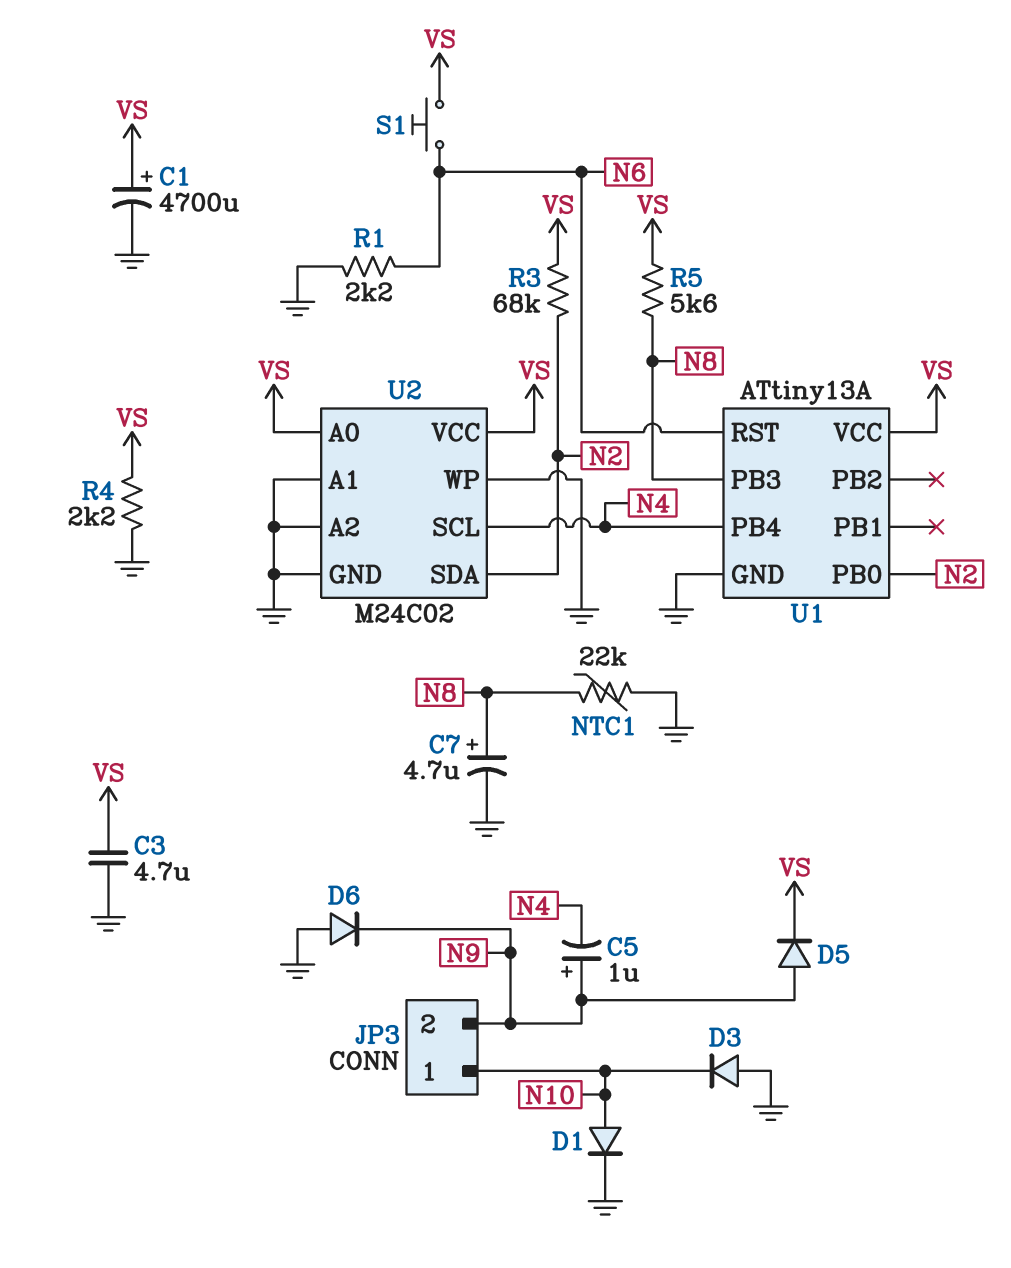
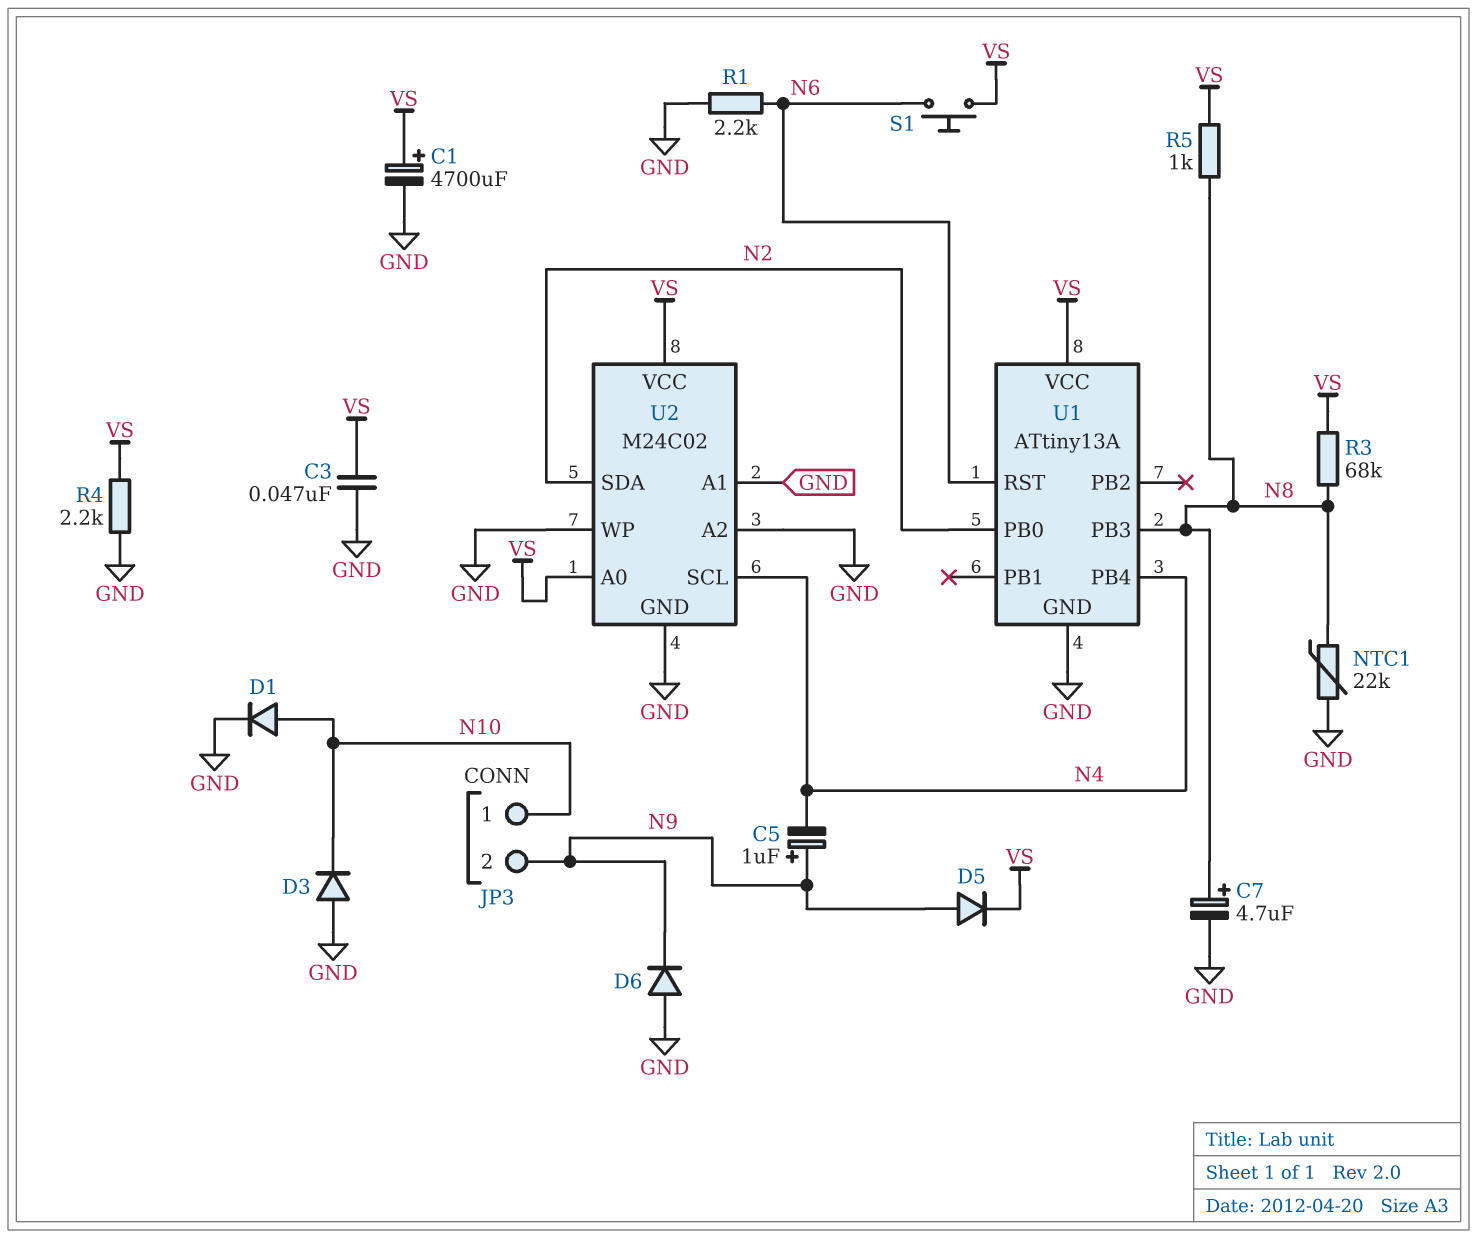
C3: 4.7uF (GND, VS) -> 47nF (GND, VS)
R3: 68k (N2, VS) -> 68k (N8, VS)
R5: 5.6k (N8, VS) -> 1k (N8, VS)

..........

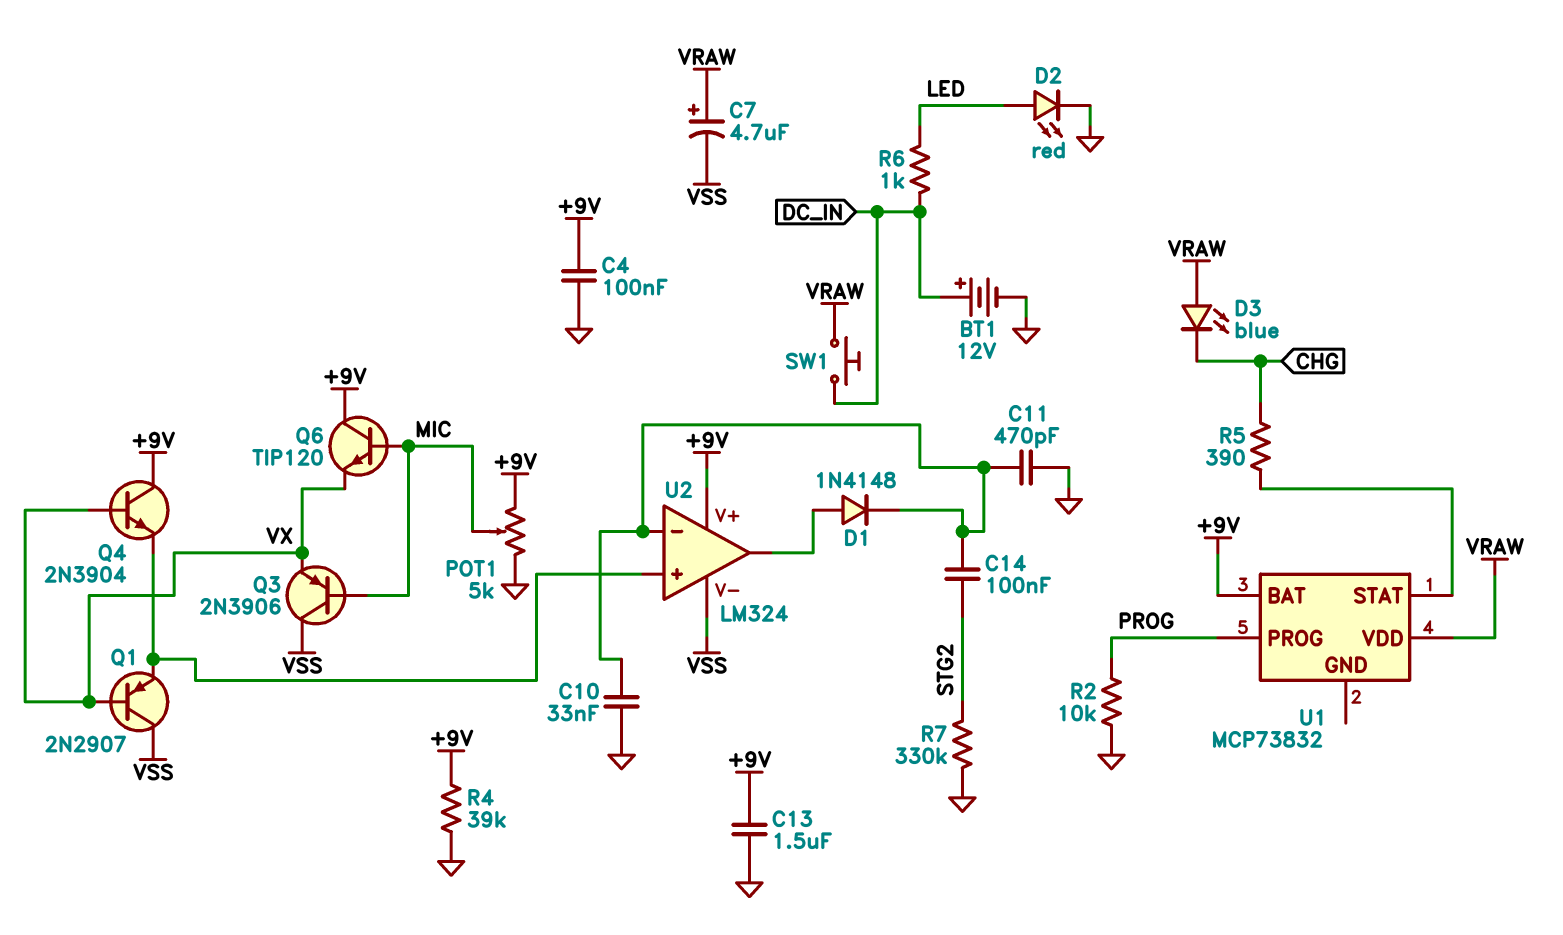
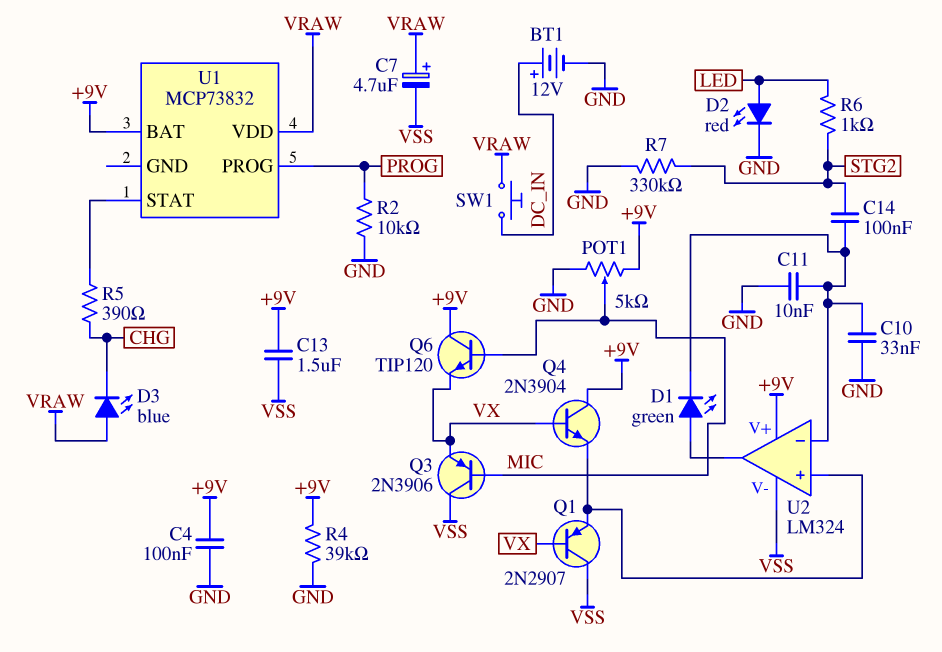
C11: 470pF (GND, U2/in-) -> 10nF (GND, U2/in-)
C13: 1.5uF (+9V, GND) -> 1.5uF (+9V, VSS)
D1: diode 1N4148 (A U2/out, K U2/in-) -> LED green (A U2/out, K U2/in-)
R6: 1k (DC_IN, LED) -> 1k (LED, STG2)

..........

### YOUR OBJECTIVE
Proceeding from the line containing "D1: diode 1N4148" through the line containing "R6: 1k (DC_IN, LED) -> 1k (LED, STG2)", transcribe the lines above exactly, both end lines included.

### WRITTEN REPLY
D1: diode 1N4148 (A U2/out, K U2/in-) -> LED green (A U2/out, K U2/in-)
R6: 1k (DC_IN, LED) -> 1k (LED, STG2)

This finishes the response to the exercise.